START EXTRACTED RECORDS

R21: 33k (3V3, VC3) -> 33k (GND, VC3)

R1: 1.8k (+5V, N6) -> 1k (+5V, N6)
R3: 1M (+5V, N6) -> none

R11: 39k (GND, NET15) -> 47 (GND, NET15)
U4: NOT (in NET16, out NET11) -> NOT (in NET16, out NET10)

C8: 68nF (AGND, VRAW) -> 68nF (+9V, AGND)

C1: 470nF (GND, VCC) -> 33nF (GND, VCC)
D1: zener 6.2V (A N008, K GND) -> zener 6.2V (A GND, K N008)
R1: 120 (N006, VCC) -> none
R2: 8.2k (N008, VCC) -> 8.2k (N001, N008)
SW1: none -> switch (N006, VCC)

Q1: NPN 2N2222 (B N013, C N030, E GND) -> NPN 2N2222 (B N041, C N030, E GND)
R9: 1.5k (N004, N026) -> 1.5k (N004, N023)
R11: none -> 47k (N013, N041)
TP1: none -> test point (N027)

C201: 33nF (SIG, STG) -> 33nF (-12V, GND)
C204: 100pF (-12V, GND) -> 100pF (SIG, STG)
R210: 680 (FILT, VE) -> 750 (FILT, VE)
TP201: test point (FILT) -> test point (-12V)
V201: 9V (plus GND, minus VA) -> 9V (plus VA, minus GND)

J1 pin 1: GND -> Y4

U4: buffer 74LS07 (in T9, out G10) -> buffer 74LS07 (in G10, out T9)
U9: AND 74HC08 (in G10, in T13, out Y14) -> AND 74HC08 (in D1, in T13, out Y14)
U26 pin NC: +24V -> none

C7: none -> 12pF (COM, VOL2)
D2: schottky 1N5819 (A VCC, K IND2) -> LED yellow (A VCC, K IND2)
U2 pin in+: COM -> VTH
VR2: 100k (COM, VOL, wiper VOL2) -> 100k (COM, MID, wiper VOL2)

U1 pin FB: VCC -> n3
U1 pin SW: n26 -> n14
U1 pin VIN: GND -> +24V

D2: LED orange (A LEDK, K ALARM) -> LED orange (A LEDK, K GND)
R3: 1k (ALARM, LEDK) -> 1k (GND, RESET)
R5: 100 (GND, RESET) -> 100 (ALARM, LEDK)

END EXTRACTED RECORDS

• WHAT YOU WILL DO: From the line containing "Q1: NPN 2N2222" to the final line of the entries, print every line exactly and nothing else.

• ANSWER TO THIS TASK:
Q1: NPN 2N2222 (B N013, C N030, E GND) -> NPN 2N2222 (B N041, C N030, E GND)
R9: 1.5k (N004, N026) -> 1.5k (N004, N023)
R11: none -> 47k (N013, N041)
TP1: none -> test point (N027)

C201: 33nF (SIG, STG) -> 33nF (-12V, GND)
C204: 100pF (-12V, GND) -> 100pF (SIG, STG)
R210: 680 (FILT, VE) -> 750 (FILT, VE)
TP201: test point (FILT) -> test point (-12V)
V201: 9V (plus GND, minus VA) -> 9V (plus VA, minus GND)

J1 pin 1: GND -> Y4

U4: buffer 74LS07 (in T9, out G10) -> buffer 74LS07 (in G10, out T9)
U9: AND 74HC08 (in G10, in T13, out Y14) -> AND 74HC08 (in D1, in T13, out Y14)
U26 pin NC: +24V -> none

C7: none -> 12pF (COM, VOL2)
D2: schottky 1N5819 (A VCC, K IND2) -> LED yellow (A VCC, K IND2)
U2 pin in+: COM -> VTH
VR2: 100k (COM, VOL, wiper VOL2) -> 100k (COM, MID, wiper VOL2)

U1 pin FB: VCC -> n3
U1 pin SW: n26 -> n14
U1 pin VIN: GND -> +24V

D2: LED orange (A LEDK, K ALARM) -> LED orange (A LEDK, K GND)
R3: 1k (ALARM, LEDK) -> 1k (GND, RESET)
R5: 100 (GND, RESET) -> 100 (ALARM, LEDK)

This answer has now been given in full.